Your objective: Could you write out, word for word, only the lines from the one containing "after: CrimsonPreserveJar" through the last line of the data below?
====== Task input ======
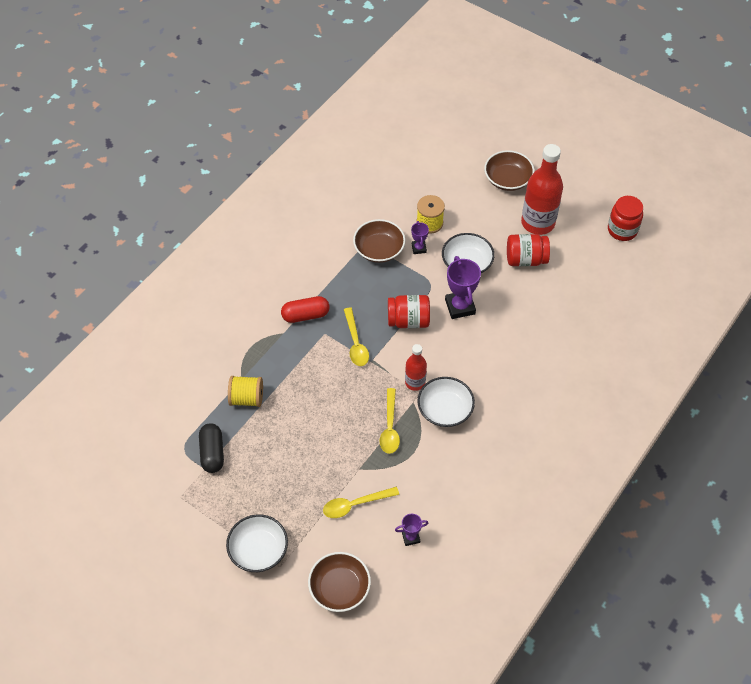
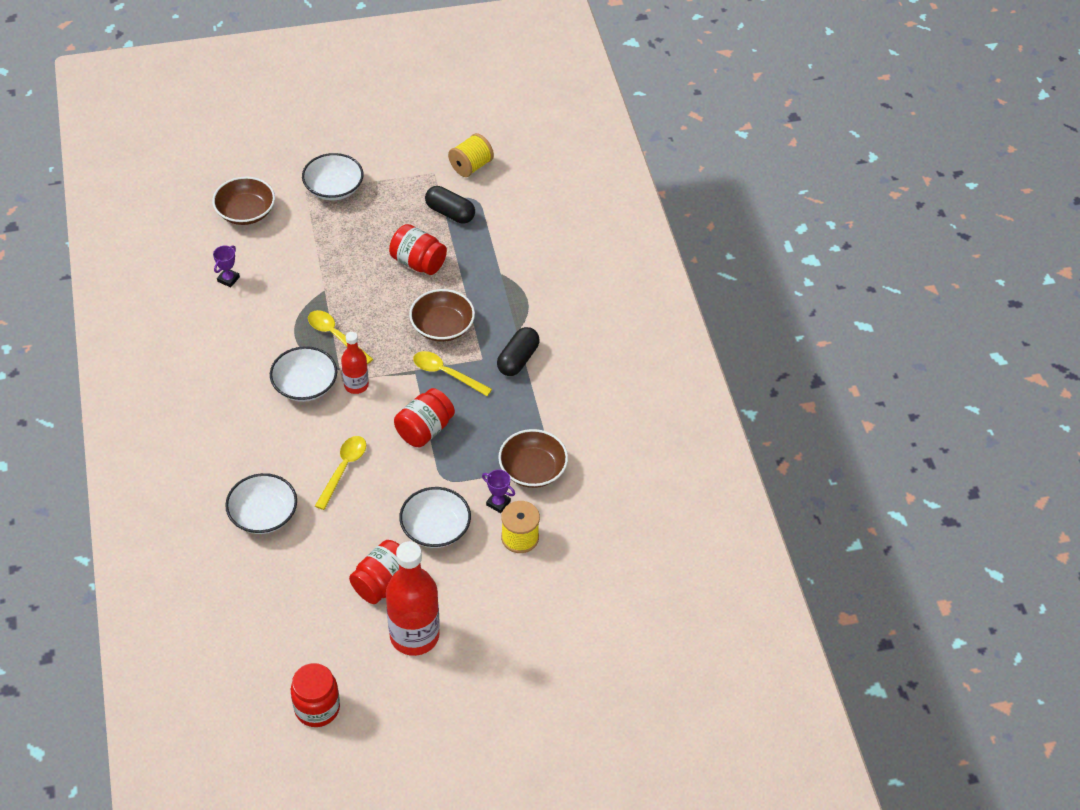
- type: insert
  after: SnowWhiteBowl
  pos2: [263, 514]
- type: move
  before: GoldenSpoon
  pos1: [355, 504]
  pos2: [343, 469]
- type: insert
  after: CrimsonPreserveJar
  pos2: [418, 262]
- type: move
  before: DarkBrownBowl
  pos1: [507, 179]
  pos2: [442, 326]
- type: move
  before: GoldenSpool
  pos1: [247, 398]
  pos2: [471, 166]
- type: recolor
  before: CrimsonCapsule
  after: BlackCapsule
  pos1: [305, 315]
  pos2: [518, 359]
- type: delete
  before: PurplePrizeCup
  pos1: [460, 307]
======
Answer to the problem:
  after: CrimsonPreserveJar
  pos2: [418, 262]
- type: move
  before: DarkBrownBowl
  pos1: [507, 179]
  pos2: [442, 326]
- type: move
  before: GoldenSpool
  pos1: [247, 398]
  pos2: [471, 166]
- type: recolor
  before: CrimsonCapsule
  after: BlackCapsule
  pos1: [305, 315]
  pos2: [518, 359]
- type: delete
  before: PurplePrizeCup
  pos1: [460, 307]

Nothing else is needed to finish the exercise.